MATERIAL SUPPLIED: Begin

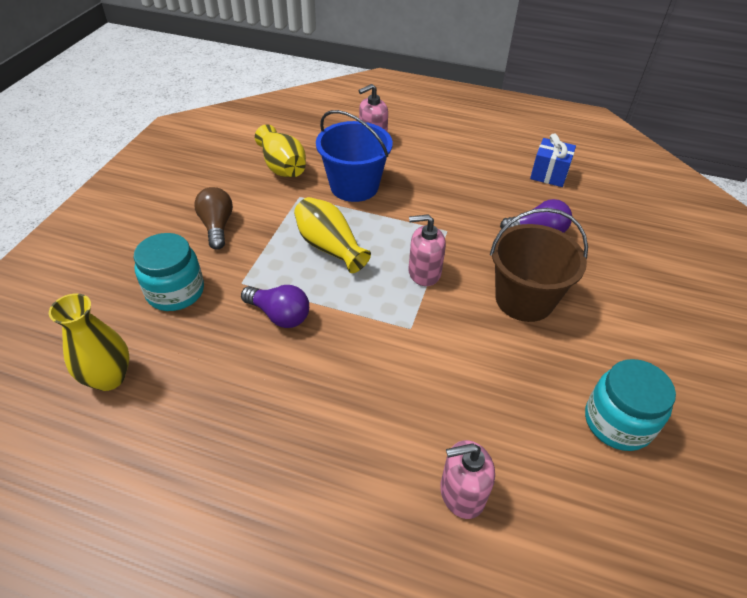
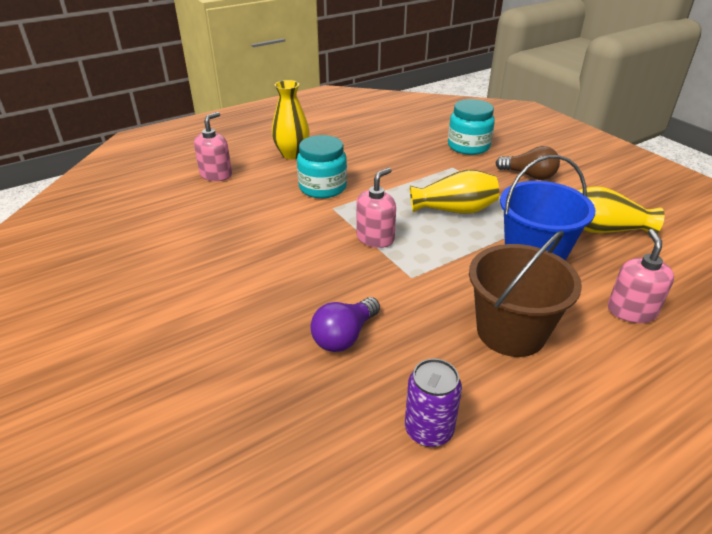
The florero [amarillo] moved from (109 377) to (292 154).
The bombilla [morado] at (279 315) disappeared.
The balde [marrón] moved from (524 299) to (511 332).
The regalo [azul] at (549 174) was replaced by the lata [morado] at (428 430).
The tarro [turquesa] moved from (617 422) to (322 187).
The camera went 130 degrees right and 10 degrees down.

MATERIAL SUPPLIED: End

#### EXERCISE DIRECTIONS:
The copy must match each record exactly, apart from the images, which stay out.

#### SOLUTION:
The florero [amarillo] moved from (109 377) to (292 154).
The bombilla [morado] at (279 315) disappeared.
The balde [marrón] moved from (524 299) to (511 332).
The regalo [azul] at (549 174) was replaced by the lata [morado] at (428 430).
The tarro [turquesa] moved from (617 422) to (322 187).
The camera went 130 degrees right and 10 degrees down.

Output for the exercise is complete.